WHAT THE EXERCISE ASKS
Copy every row below word for word, leaving the pictures out of your copy.

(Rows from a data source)
>> begin
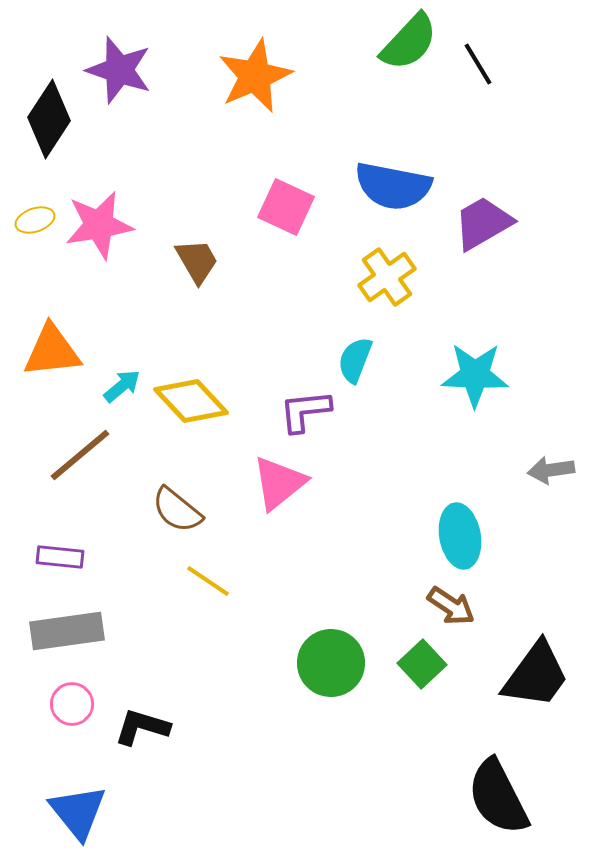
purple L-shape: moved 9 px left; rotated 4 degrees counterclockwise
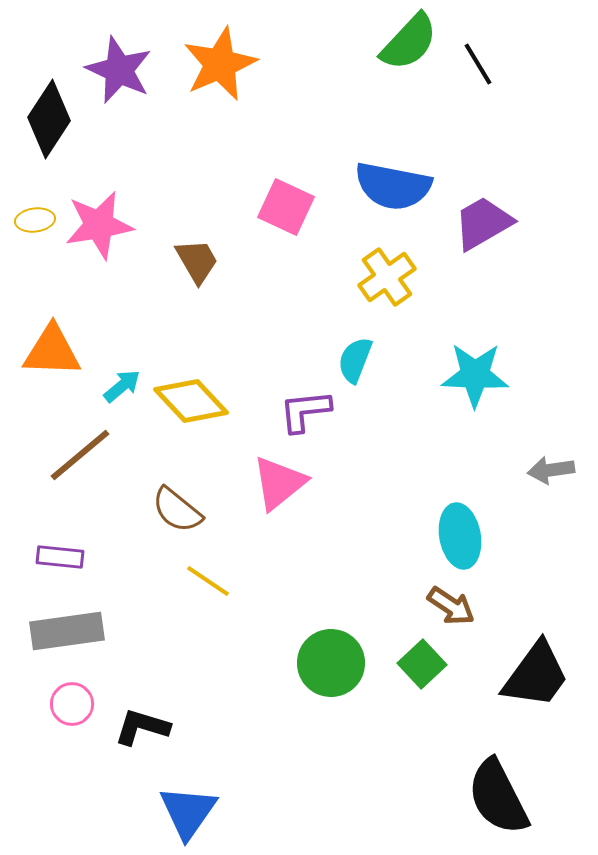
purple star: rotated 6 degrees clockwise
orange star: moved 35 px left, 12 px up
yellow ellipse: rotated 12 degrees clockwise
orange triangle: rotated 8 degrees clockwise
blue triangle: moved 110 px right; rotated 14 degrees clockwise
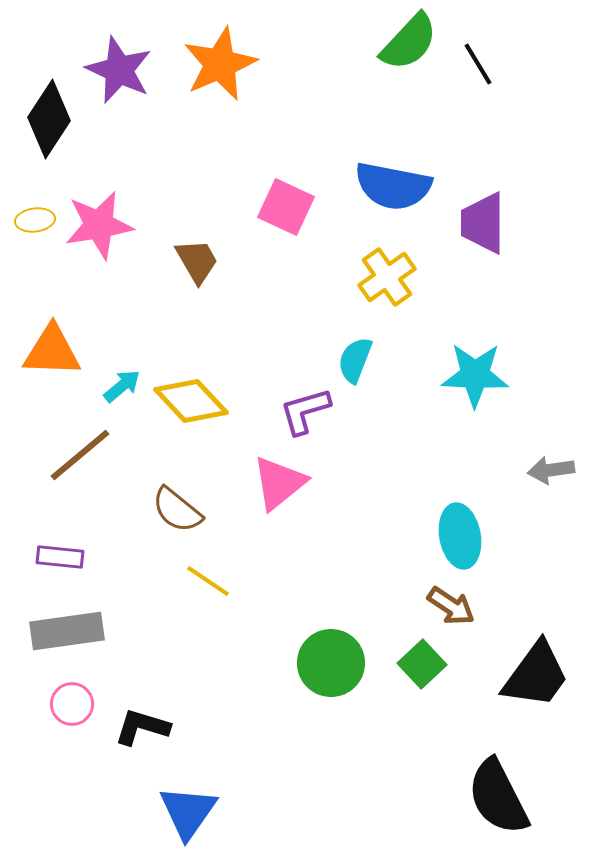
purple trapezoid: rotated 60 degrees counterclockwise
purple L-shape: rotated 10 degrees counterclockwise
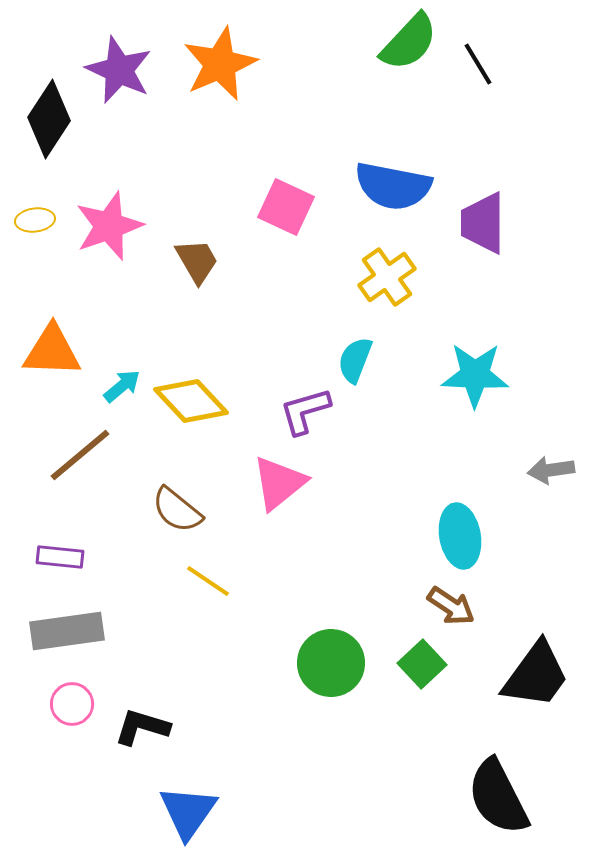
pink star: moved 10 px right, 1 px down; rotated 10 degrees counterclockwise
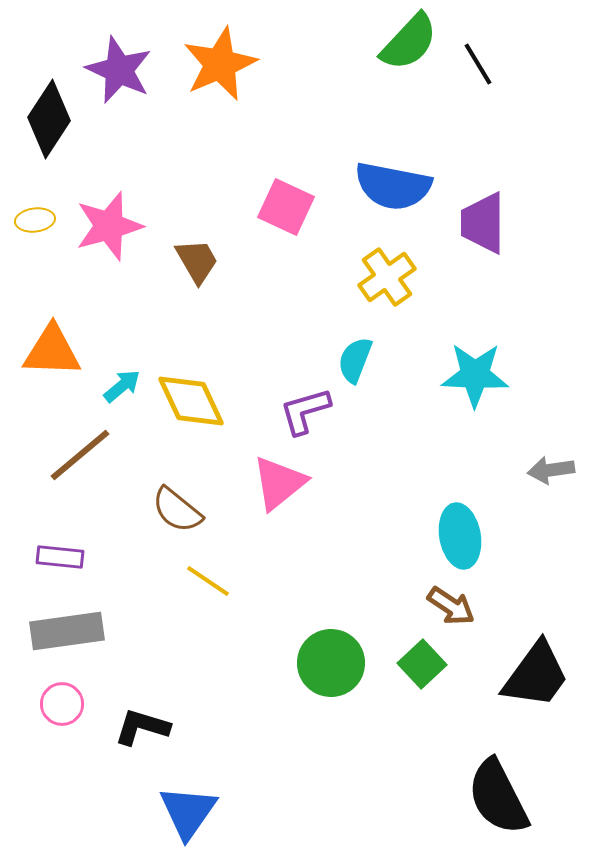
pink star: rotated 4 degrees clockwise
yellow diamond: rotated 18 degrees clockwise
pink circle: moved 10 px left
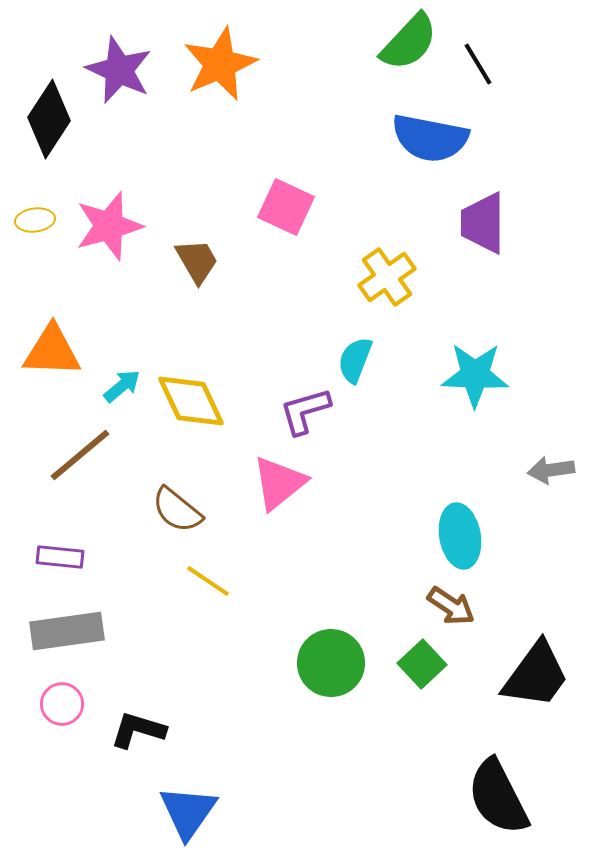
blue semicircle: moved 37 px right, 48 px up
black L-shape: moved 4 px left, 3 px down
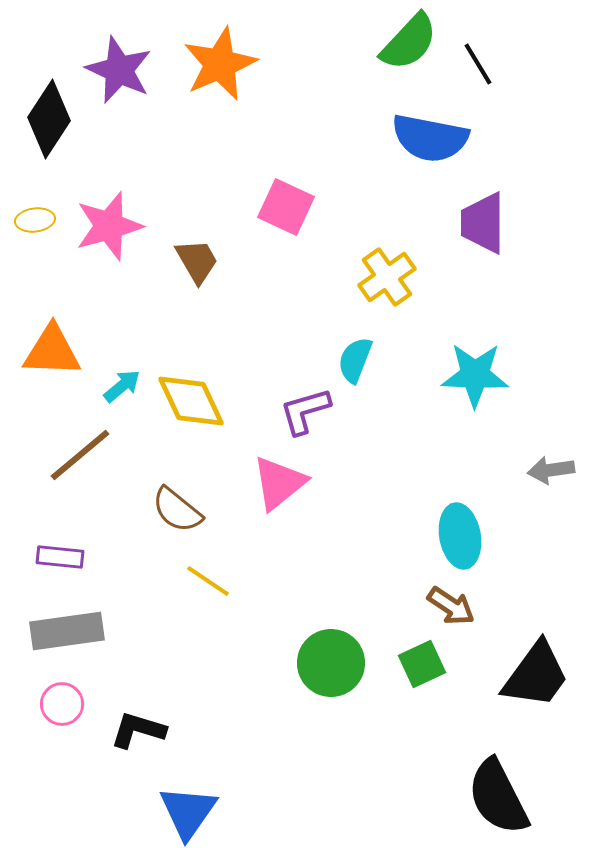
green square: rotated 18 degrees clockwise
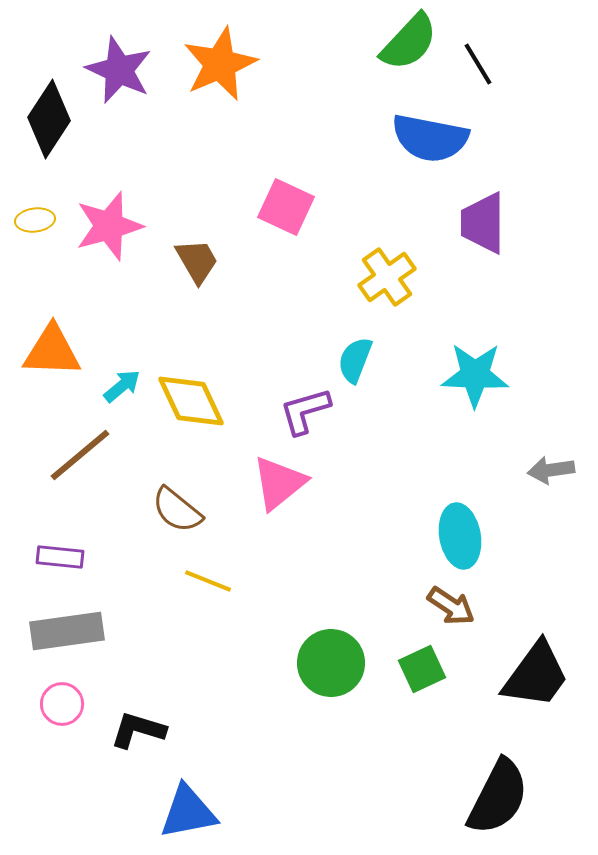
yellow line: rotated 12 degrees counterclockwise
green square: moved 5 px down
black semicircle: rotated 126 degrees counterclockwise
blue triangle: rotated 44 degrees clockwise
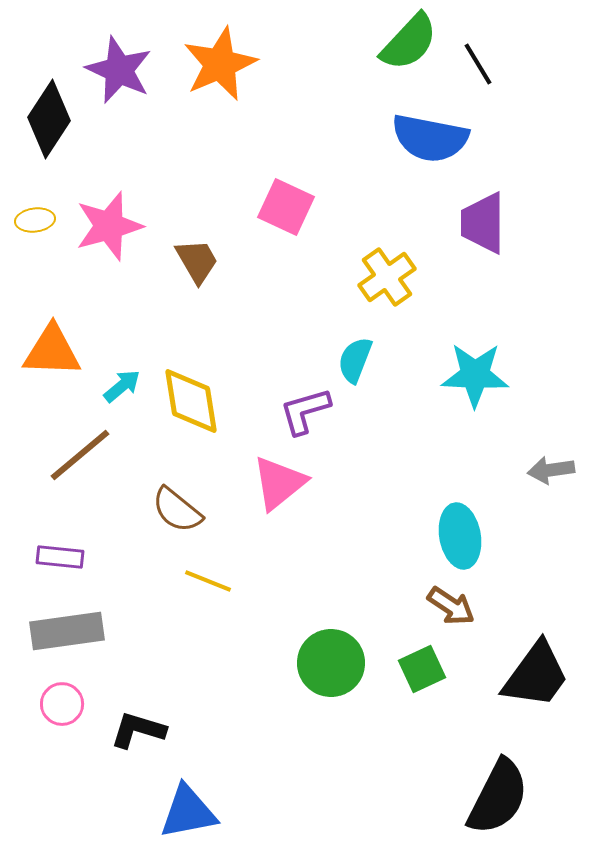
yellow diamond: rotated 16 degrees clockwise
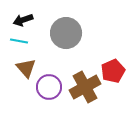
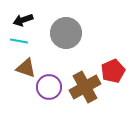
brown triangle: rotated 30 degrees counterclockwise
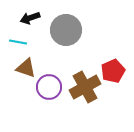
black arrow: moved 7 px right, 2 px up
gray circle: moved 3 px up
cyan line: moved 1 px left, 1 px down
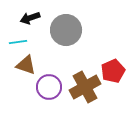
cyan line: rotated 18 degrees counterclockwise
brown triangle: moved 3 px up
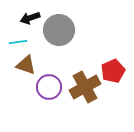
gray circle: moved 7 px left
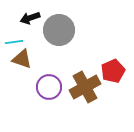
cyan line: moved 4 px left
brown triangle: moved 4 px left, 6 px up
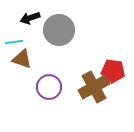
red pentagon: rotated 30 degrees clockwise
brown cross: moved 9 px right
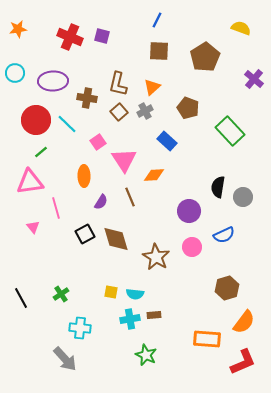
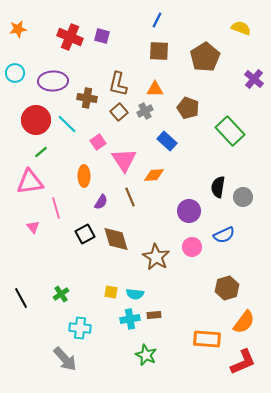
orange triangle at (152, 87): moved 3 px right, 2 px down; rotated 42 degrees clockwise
>> end
EXERCISE RESULT
purple L-shape: moved 9 px left; rotated 4 degrees counterclockwise
purple star: rotated 6 degrees clockwise
orange star: moved 35 px left, 12 px up
yellow ellipse: rotated 12 degrees clockwise
orange triangle: rotated 8 degrees clockwise
blue triangle: moved 110 px right; rotated 14 degrees clockwise
purple trapezoid: rotated 60 degrees counterclockwise
purple L-shape: rotated 10 degrees counterclockwise
pink star: moved 10 px right, 1 px down; rotated 10 degrees counterclockwise
pink star: rotated 4 degrees clockwise
yellow diamond: rotated 18 degrees clockwise
pink circle: moved 10 px left
blue semicircle: moved 37 px right, 48 px up
black L-shape: moved 4 px left, 3 px down
green square: rotated 18 degrees clockwise
yellow line: rotated 12 degrees counterclockwise
green square: moved 5 px down
black semicircle: rotated 126 degrees counterclockwise
blue triangle: rotated 44 degrees clockwise
yellow diamond: rotated 16 degrees clockwise
brown triangle: rotated 30 degrees counterclockwise
black arrow: moved 7 px right, 2 px up
gray circle: moved 3 px up
cyan line: moved 1 px left, 1 px down
cyan line: rotated 18 degrees counterclockwise
brown triangle: moved 3 px up
gray circle: moved 7 px left
cyan line: moved 4 px left
brown triangle: moved 4 px left, 6 px up
red pentagon: rotated 30 degrees clockwise
brown cross: moved 9 px right
orange triangle at (152, 87): moved 3 px right, 2 px down; rotated 42 degrees clockwise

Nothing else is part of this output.